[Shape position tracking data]
━━━

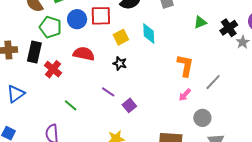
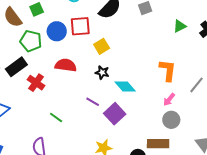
cyan diamond: (149, 33) -> (125, 87), moved, turned -35
black rectangle: (34, 52) -> (16, 67), turned 45
purple square: (129, 105) -> (115, 114), size x1.5
gray circle: (202, 118) -> (171, 120), moved

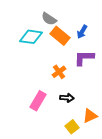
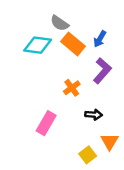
purple L-shape: (84, 58) -> (102, 71), turned 130
black arrow: (67, 98) -> (94, 115), moved
orange triangle: (90, 116) -> (110, 141), turned -35

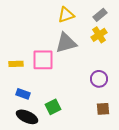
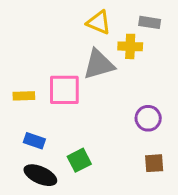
yellow triangle: (66, 15) -> (99, 22), turned 42
gray rectangle: (100, 15) -> (150, 22), turned 48
yellow cross: (99, 35) -> (130, 46), moved, turned 35

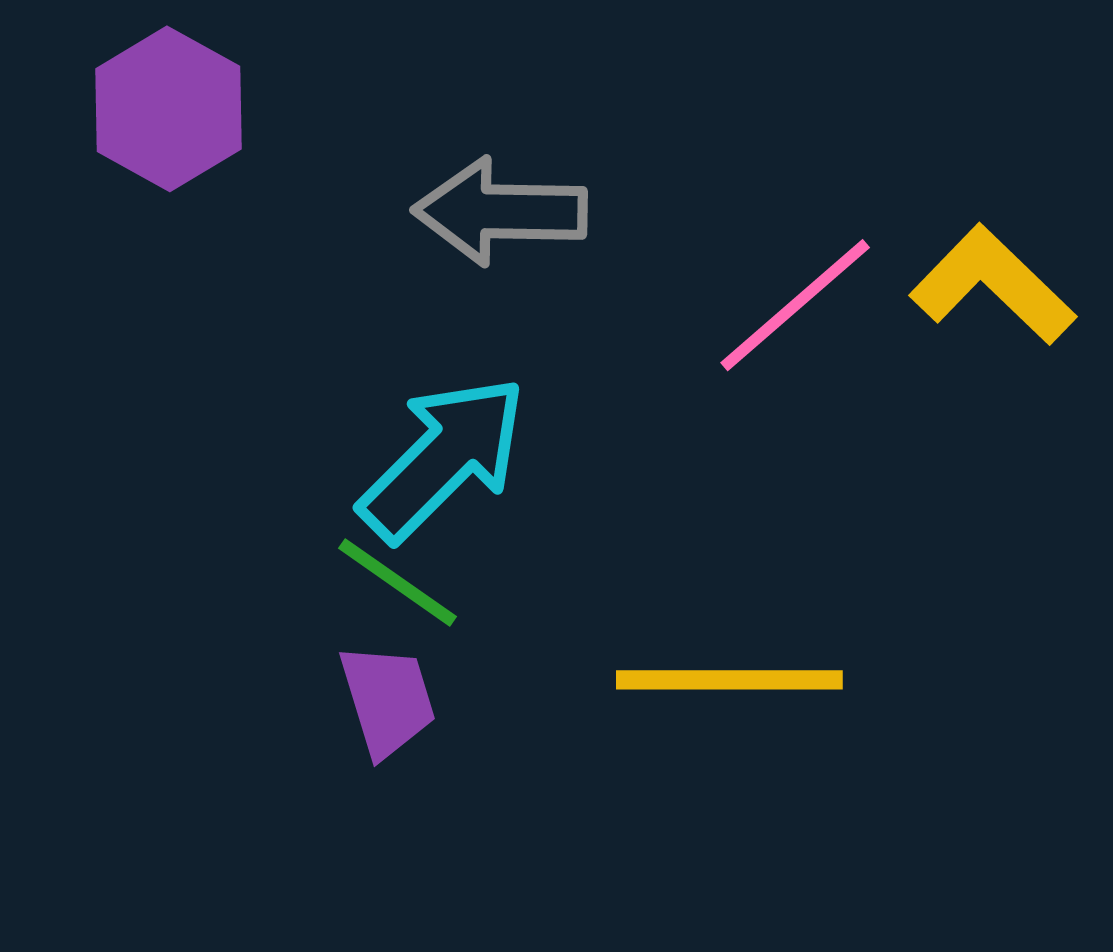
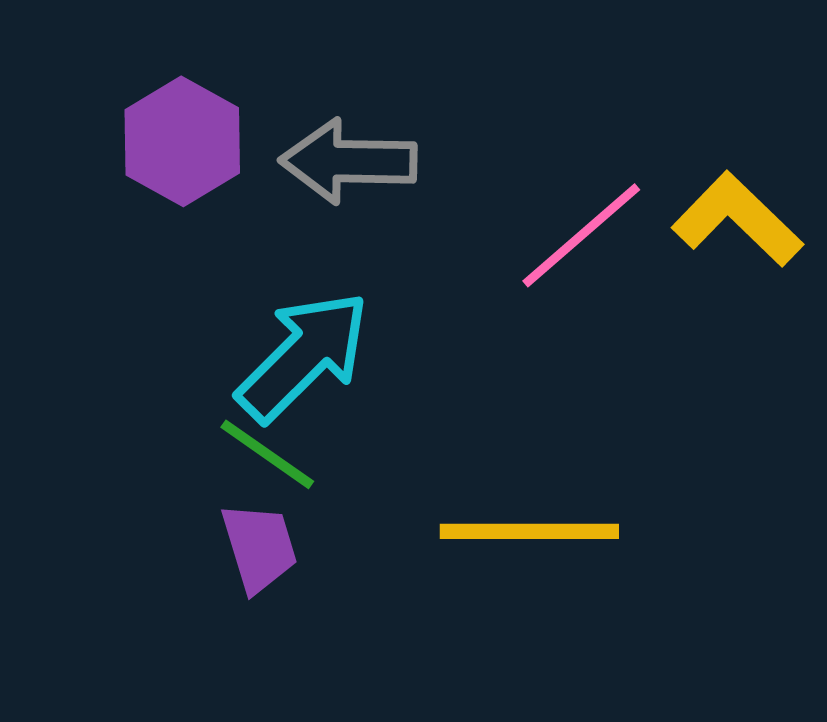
purple hexagon: (168, 109) -> (182, 141), moved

━━━

== TRY IT ==
Above are the entries; count how many of their lines contain the word "purple" and give only that number.

== SOLUTION TO THIS PROBLEM ==
3